Return the full listing word for word, but drop every picture from it.

■ Material for the task:
——
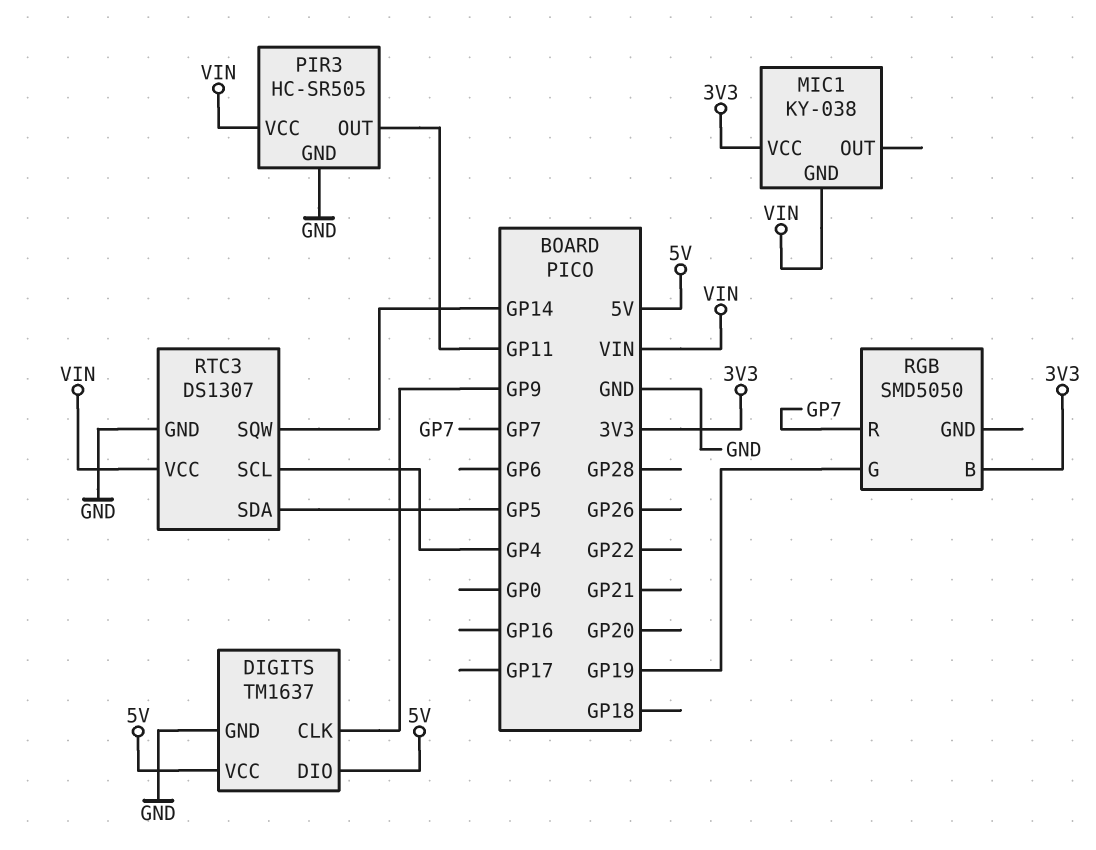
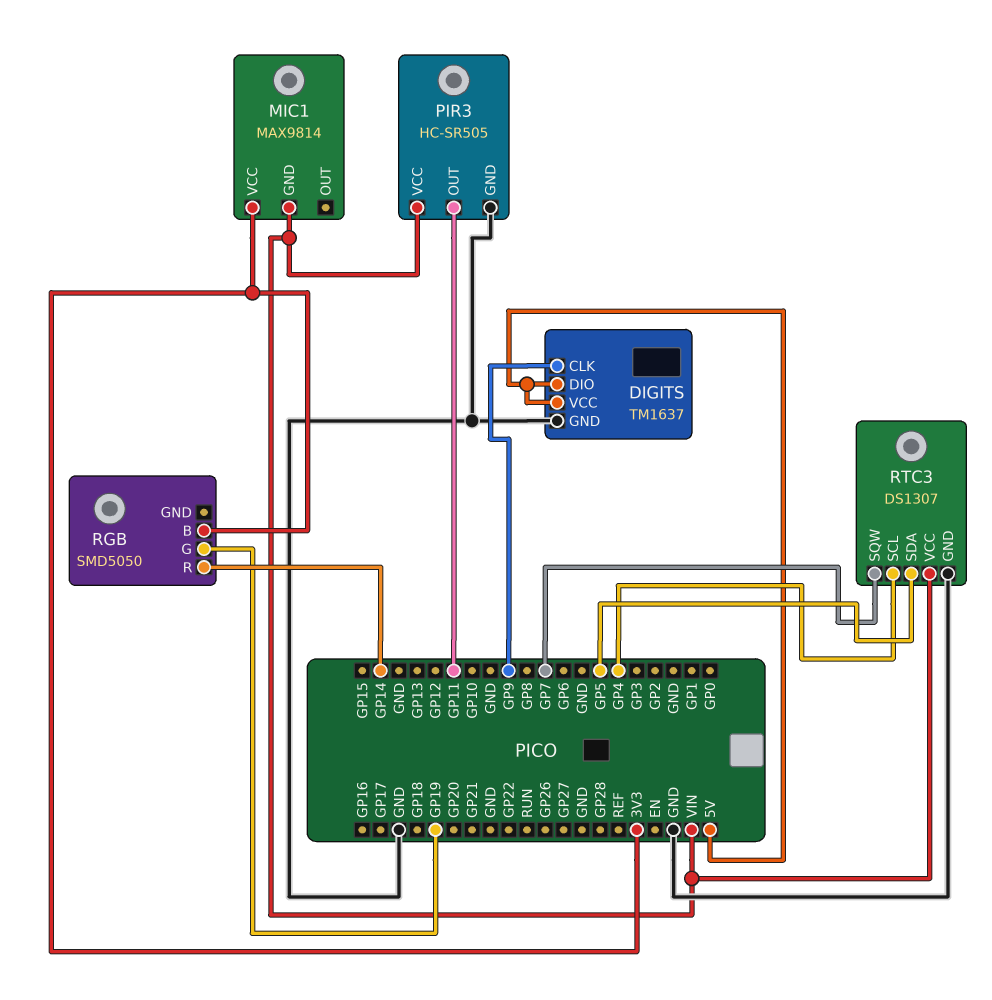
MIC1: KY-038 -> MAX9814
RGB pin R: GP7 -> GP14
RTC3 pin SQW: GP14 -> GP7

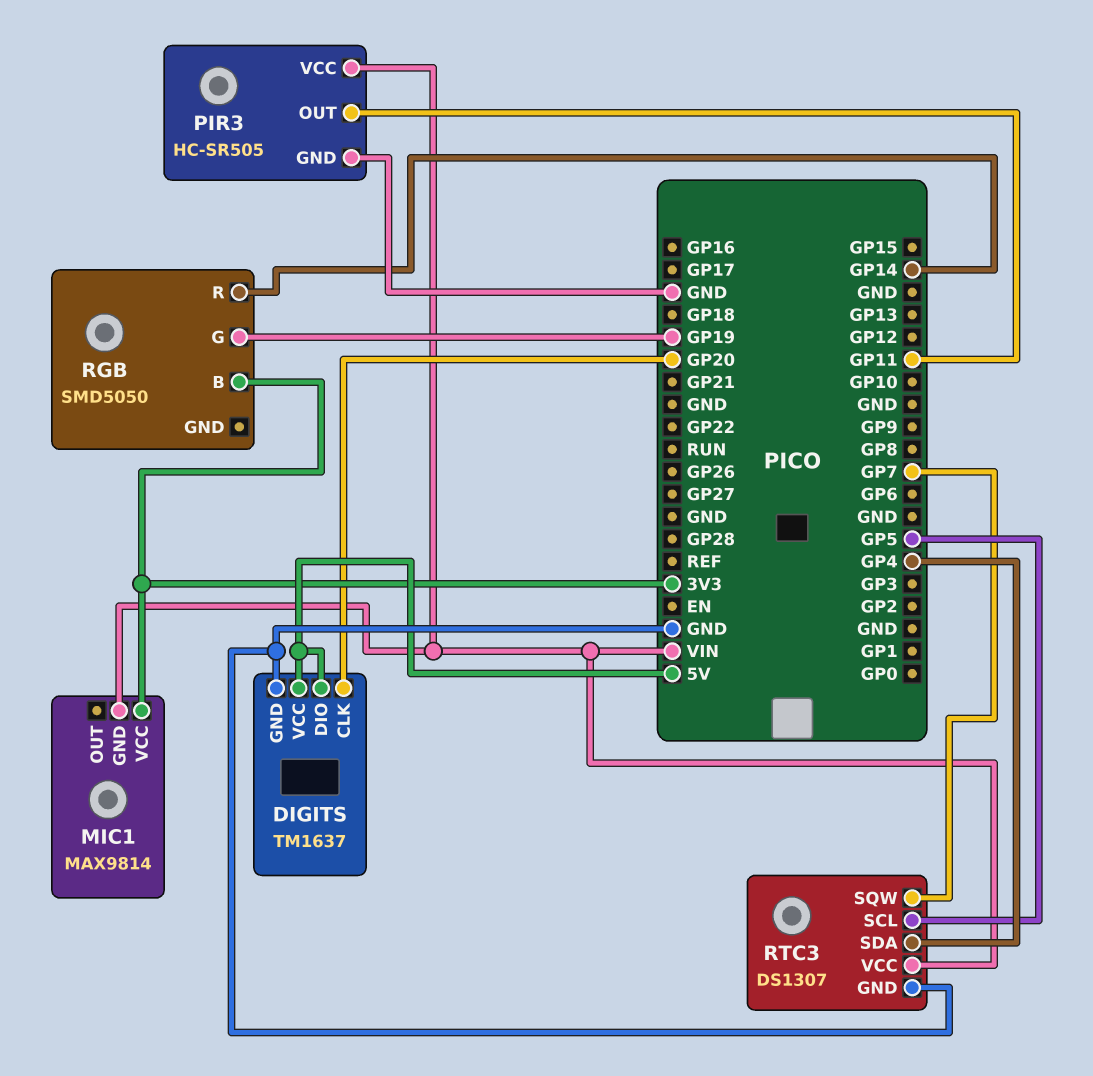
DIGITS pin CLK: GP9 -> GP20
RTC3 pin SCL: GP4 -> GP5
RTC3 pin SDA: GP5 -> GP4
——
■ Expected answer:
MIC1: KY-038 -> MAX9814
RGB pin R: GP7 -> GP14
RTC3 pin SQW: GP14 -> GP7

DIGITS pin CLK: GP9 -> GP20
RTC3 pin SCL: GP4 -> GP5
RTC3 pin SDA: GP5 -> GP4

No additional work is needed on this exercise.